Pictures are not part of the answer. Return the lines from the one containing "J2 pin 3: COM -> FILT" through the end of the data, both included, exactly as they appear.

# Data shown
[Start of Attachment]

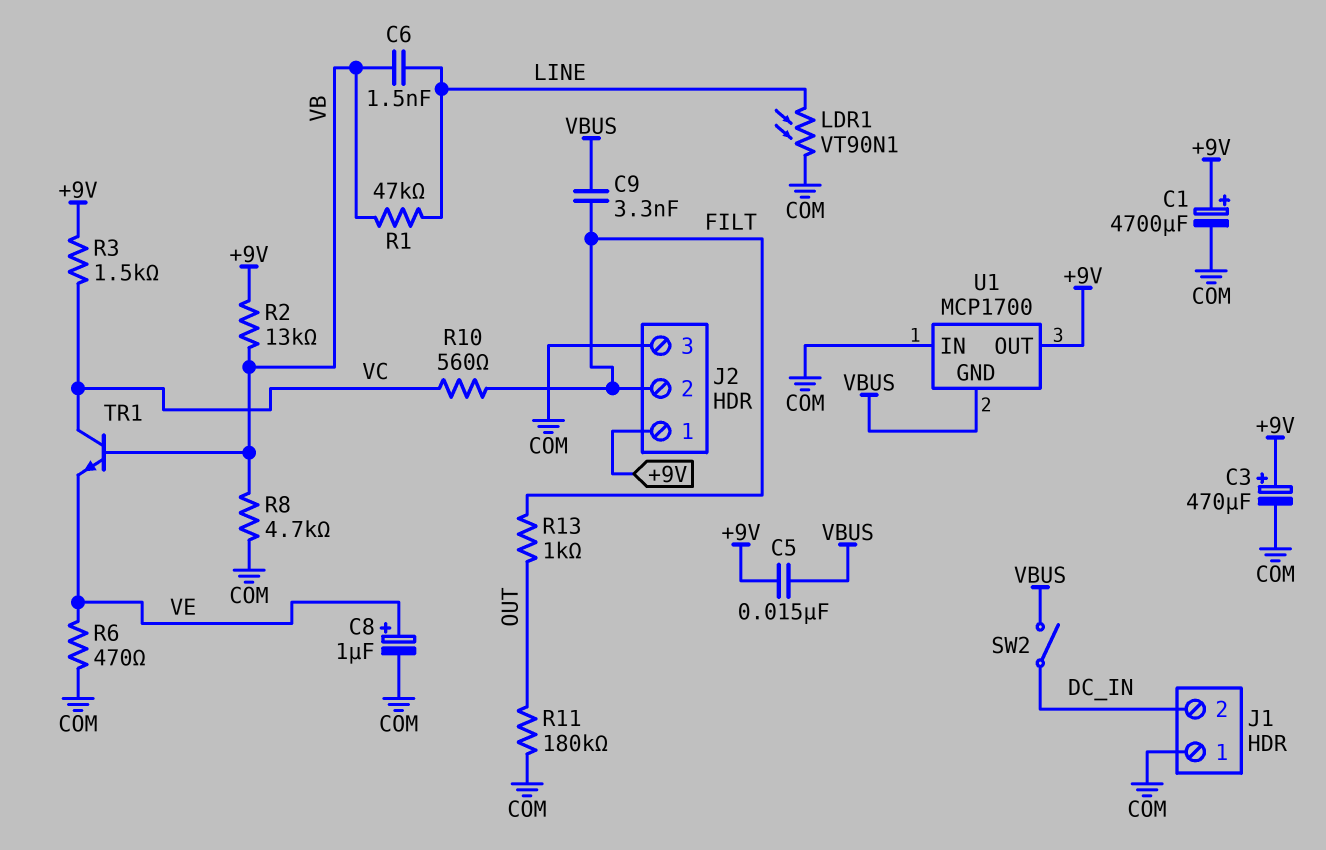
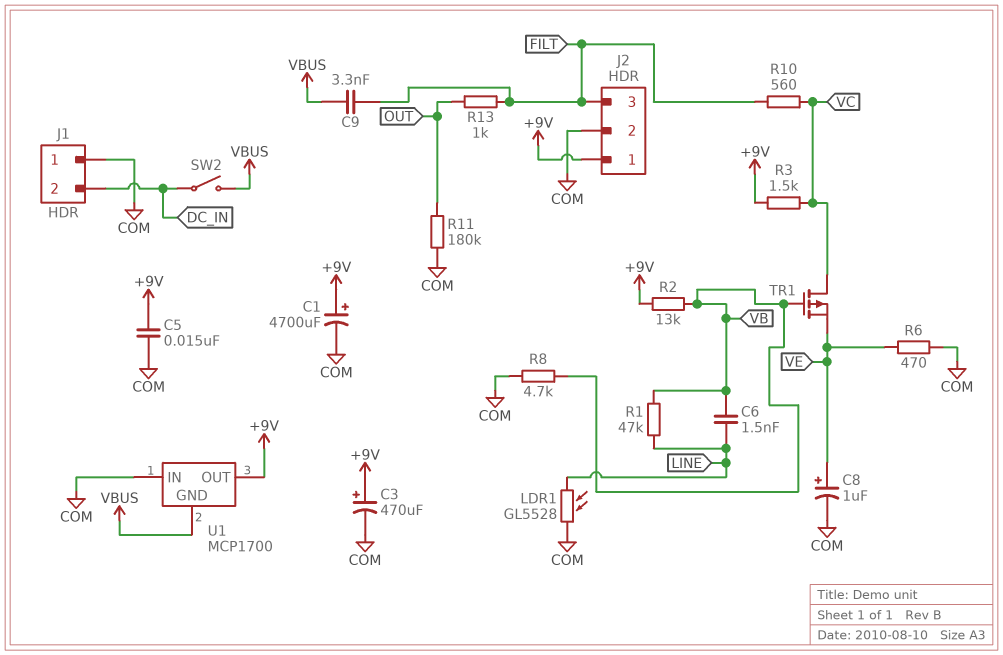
C5: 15nF (+9V, VBUS) -> 15nF (+9V, COM)
J2 pin 2: FILT -> COM
J2 pin 3: COM -> FILT
LDR1: VT90N1 (COM, LINE) -> GL5528 (COM, LINE)
TR1: NPN (B VB, C VC, E VE) -> PMOS (G VB, D VC, S VE)

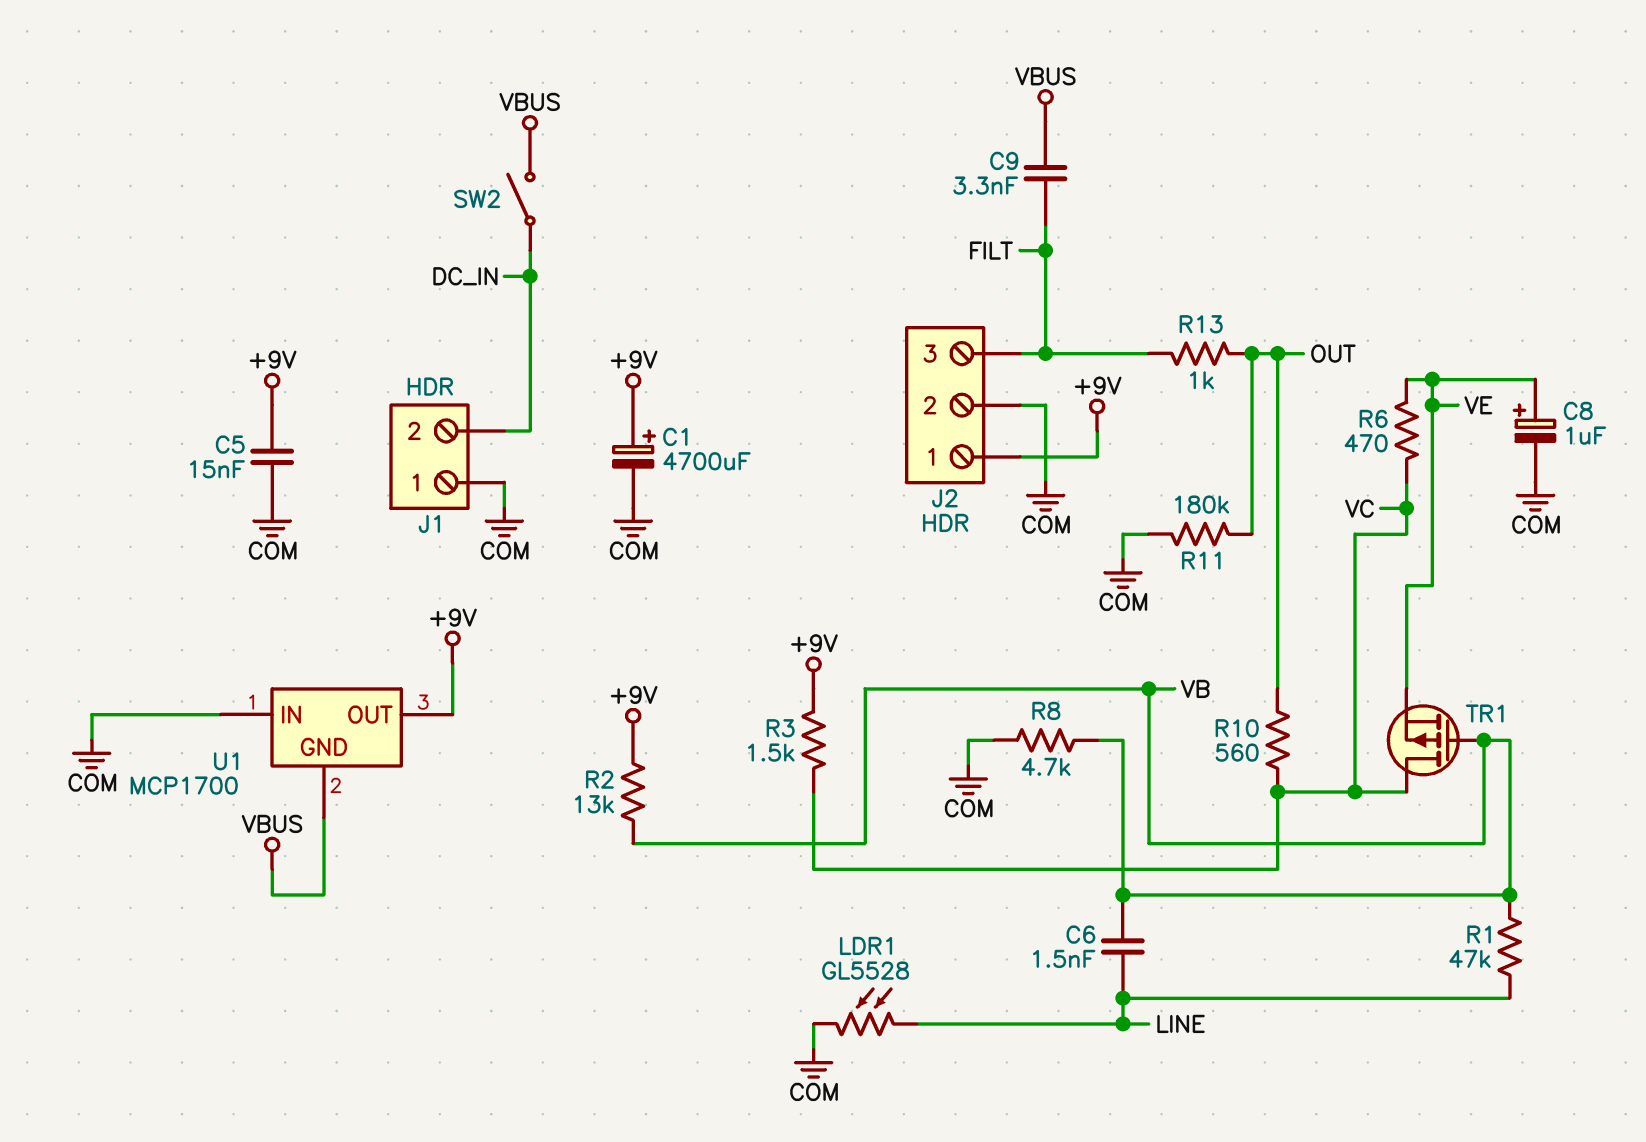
C3: 470uF (plus +9V, minus COM) -> none
R6: 470 (COM, VE) -> 470 (VC, VE)
R10: 560 (FILT, VC) -> 560 (OUT, VC)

[End of Attachment]

# Worked solution
J2 pin 3: COM -> FILT
LDR1: VT90N1 (COM, LINE) -> GL5528 (COM, LINE)
TR1: NPN (B VB, C VC, E VE) -> PMOS (G VB, D VC, S VE)

C3: 470uF (plus +9V, minus COM) -> none
R6: 470 (COM, VE) -> 470 (VC, VE)
R10: 560 (FILT, VC) -> 560 (OUT, VC)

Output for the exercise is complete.